Task >>
Everything from the line containing "camera: 15 degrees right, 5 degrees up" through the line containing "(105, 175) = (163, 389): none" should be repeated exactly, and nothing else from the data.

┌─ Extracted information

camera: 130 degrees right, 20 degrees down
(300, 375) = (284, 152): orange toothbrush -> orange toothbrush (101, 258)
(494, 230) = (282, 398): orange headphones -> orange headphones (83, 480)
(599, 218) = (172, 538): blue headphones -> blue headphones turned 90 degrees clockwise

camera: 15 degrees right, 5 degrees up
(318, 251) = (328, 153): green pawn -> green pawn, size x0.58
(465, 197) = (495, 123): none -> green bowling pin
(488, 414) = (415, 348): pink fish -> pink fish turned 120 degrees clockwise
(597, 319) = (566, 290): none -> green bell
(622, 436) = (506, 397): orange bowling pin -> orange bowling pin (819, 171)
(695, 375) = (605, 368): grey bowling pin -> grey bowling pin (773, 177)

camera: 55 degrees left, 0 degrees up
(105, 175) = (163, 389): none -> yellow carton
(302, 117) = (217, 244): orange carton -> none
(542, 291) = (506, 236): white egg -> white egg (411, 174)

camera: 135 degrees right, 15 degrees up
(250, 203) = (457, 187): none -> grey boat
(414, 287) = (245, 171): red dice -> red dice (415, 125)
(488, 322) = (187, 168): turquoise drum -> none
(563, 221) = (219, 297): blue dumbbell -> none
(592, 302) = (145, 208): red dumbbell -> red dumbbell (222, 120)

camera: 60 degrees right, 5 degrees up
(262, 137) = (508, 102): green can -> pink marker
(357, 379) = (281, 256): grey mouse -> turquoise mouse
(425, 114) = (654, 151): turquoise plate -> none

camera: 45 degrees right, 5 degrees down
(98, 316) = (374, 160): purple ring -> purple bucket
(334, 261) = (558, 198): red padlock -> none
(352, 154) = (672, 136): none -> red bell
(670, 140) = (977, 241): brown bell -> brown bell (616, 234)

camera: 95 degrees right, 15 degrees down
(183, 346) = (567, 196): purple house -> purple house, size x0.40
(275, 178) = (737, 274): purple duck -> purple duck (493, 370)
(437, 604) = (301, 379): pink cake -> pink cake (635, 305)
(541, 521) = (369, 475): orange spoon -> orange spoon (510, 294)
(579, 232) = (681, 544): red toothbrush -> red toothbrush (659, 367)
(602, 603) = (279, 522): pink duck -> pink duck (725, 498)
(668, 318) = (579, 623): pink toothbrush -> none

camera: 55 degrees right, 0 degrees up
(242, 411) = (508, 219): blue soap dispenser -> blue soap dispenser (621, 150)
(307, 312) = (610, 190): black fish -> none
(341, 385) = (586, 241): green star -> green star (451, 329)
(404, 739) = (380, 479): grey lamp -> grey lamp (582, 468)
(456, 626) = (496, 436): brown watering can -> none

└─

Result >>
camera: 15 degrees right, 5 degrees up
(318, 251) = (328, 153): green pawn -> green pawn, size x0.58
(465, 197) = (495, 123): none -> green bowling pin
(488, 414) = (415, 348): pink fish -> pink fish turned 120 degrees clockwise
(597, 319) = (566, 290): none -> green bell
(622, 436) = (506, 397): orange bowling pin -> orange bowling pin (819, 171)
(695, 375) = (605, 368): grey bowling pin -> grey bowling pin (773, 177)

camera: 55 degrees left, 0 degrees up
(105, 175) = (163, 389): none -> yellow carton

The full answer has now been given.